## Directions
An exact reproduction of the records is required. Images must be left out.

Dataset entries
▬▬▬▬▬▬▬▬▬▬
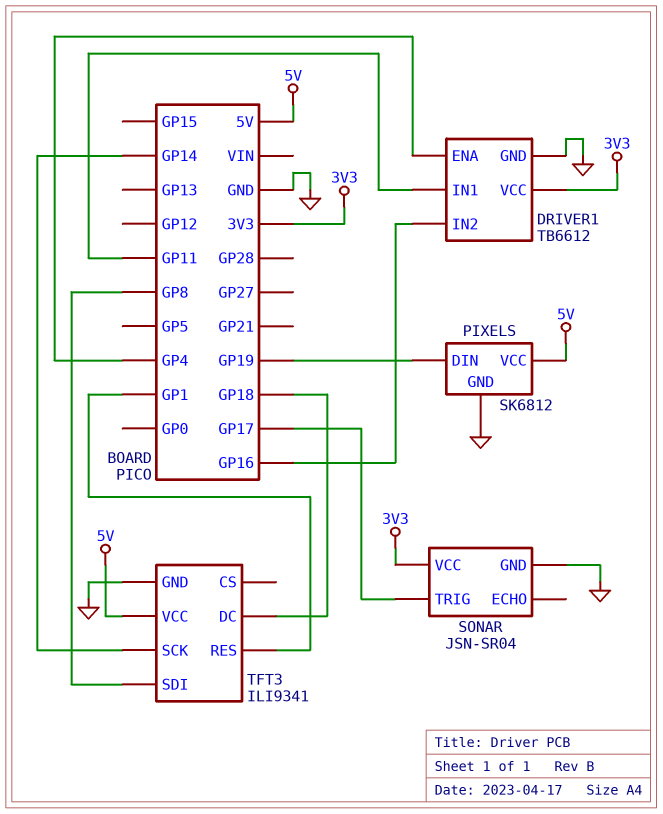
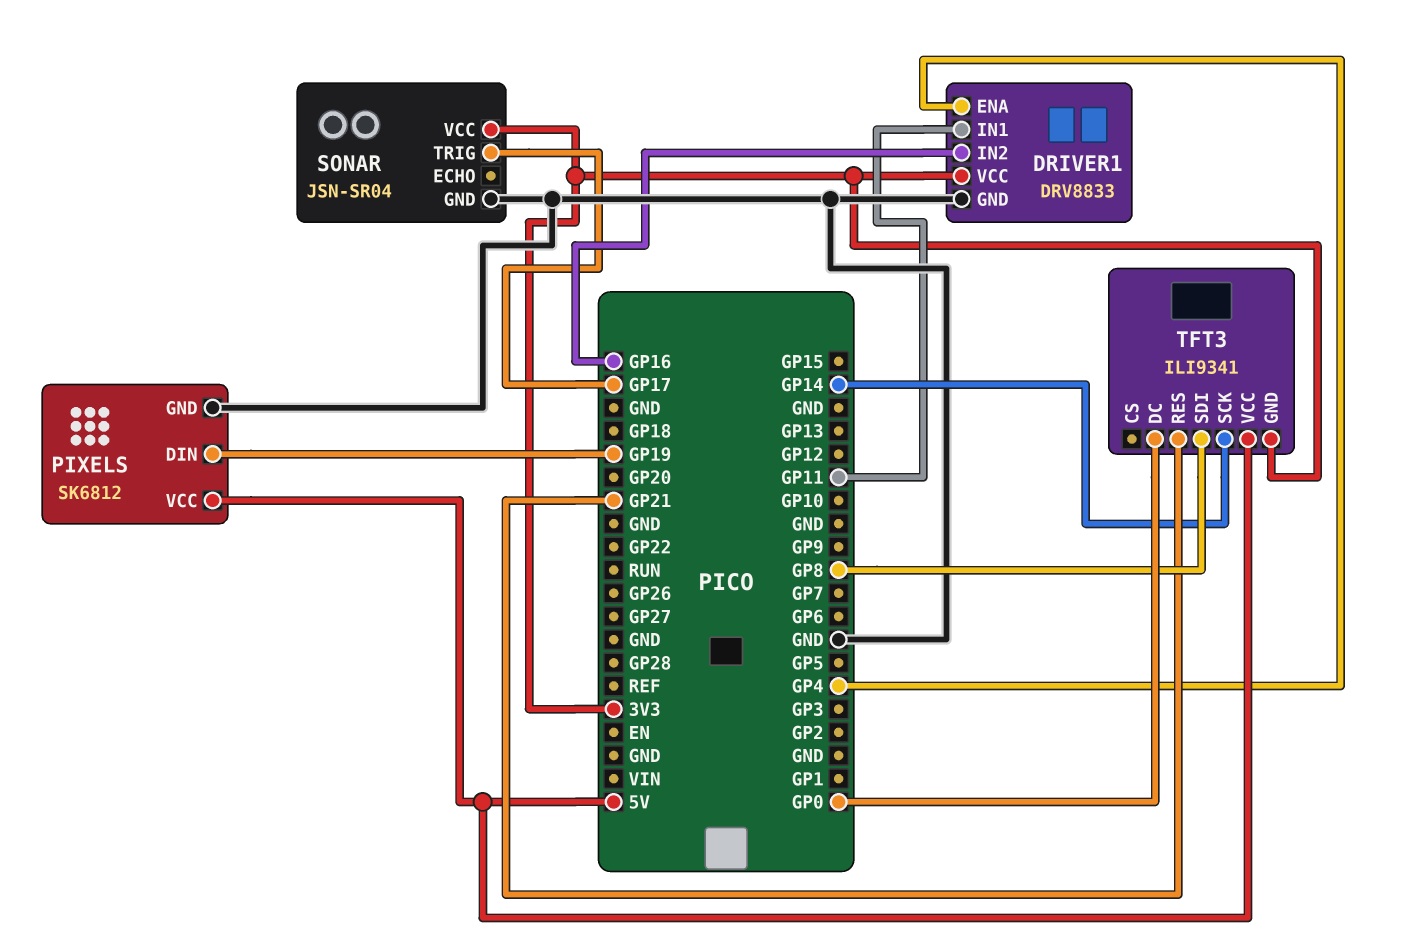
DRIVER1: TB6612 -> DRV8833
TFT3 pin DC: GP18 -> GP0
TFT3 pin GND: GND -> 3V3
TFT3 pin RES: GP1 -> GP21

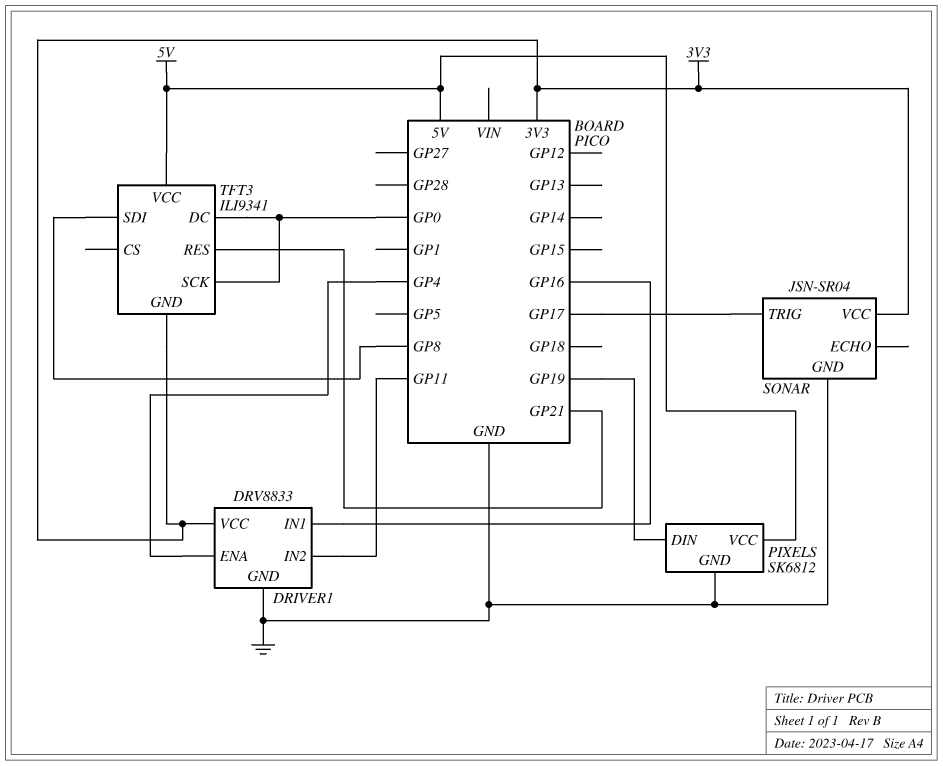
DRIVER1 pin IN1: GP11 -> GP16
DRIVER1 pin IN2: GP16 -> GP11
TFT3 pin SCK: GP14 -> GP0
▬▬▬▬▬▬▬▬▬▬
## Solution for this exercise
DRIVER1: TB6612 -> DRV8833
TFT3 pin DC: GP18 -> GP0
TFT3 pin GND: GND -> 3V3
TFT3 pin RES: GP1 -> GP21

DRIVER1 pin IN1: GP11 -> GP16
DRIVER1 pin IN2: GP16 -> GP11
TFT3 pin SCK: GP14 -> GP0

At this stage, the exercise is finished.